▶ [TASK TO COMPLETE] Where the material below has a line containing "C1: 4.7uF (plus", start repeating exactly, and keep going through the line containing "R6: 1k (N_1, N_9) -> 470 (N_1, N_9)", with no other lines.

▶ [MATERIAL FOR THIS EXERCISE]

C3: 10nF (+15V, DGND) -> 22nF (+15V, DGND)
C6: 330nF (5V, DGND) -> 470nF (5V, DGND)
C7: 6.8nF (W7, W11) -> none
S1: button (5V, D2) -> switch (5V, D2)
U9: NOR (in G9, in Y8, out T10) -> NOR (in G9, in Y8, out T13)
---
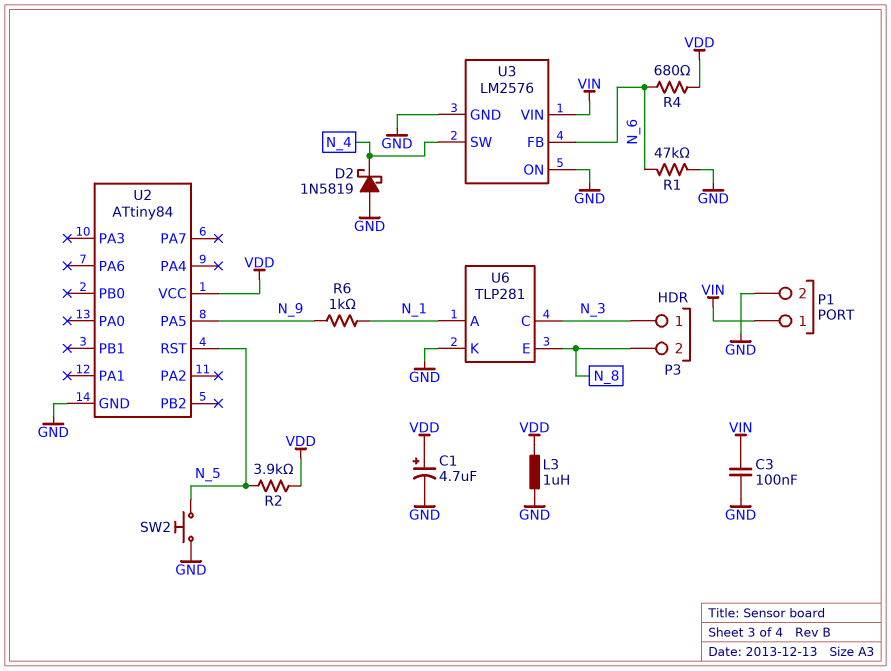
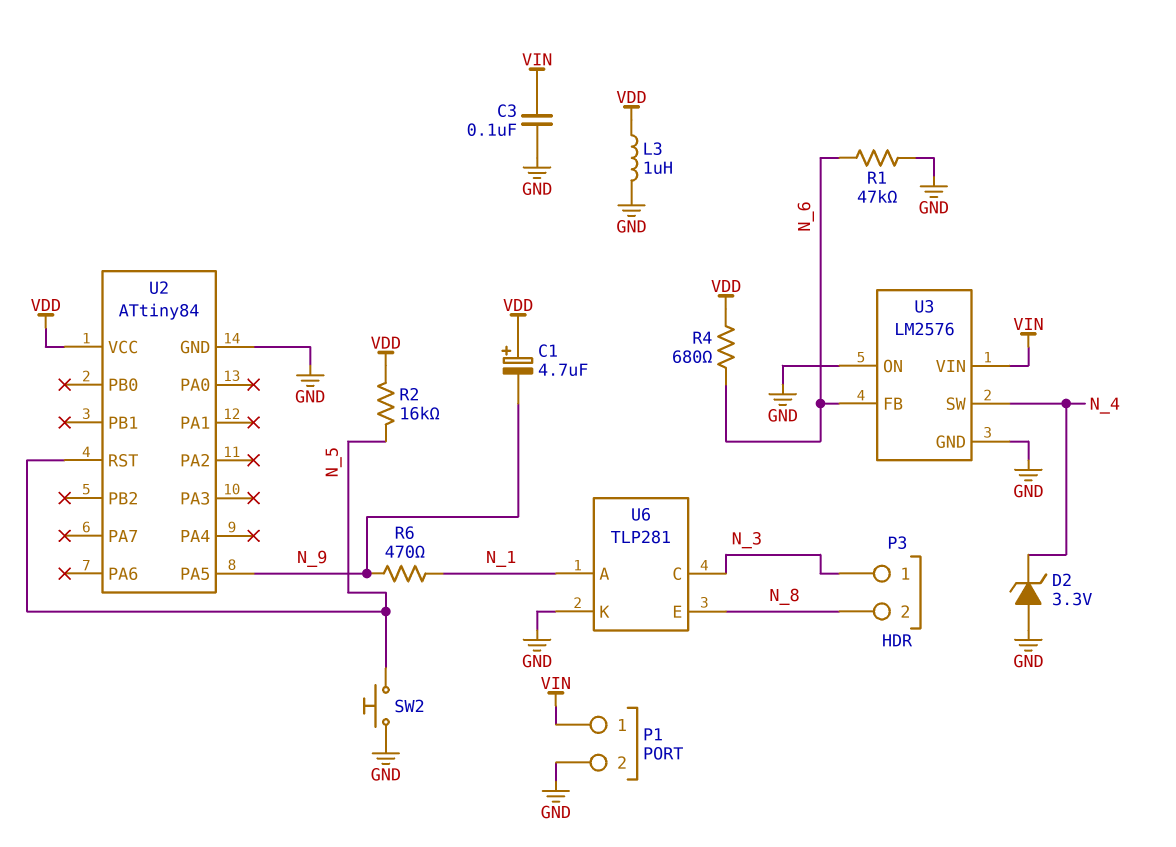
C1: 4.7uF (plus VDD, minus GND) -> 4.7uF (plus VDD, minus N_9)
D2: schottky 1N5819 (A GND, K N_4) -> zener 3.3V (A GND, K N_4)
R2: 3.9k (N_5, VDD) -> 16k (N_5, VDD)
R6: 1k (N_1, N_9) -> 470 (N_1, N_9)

▶ [RESULT OF THIS TASK]
C1: 4.7uF (plus VDD, minus GND) -> 4.7uF (plus VDD, minus N_9)
D2: schottky 1N5819 (A GND, K N_4) -> zener 3.3V (A GND, K N_4)
R2: 3.9k (N_5, VDD) -> 16k (N_5, VDD)
R6: 1k (N_1, N_9) -> 470 (N_1, N_9)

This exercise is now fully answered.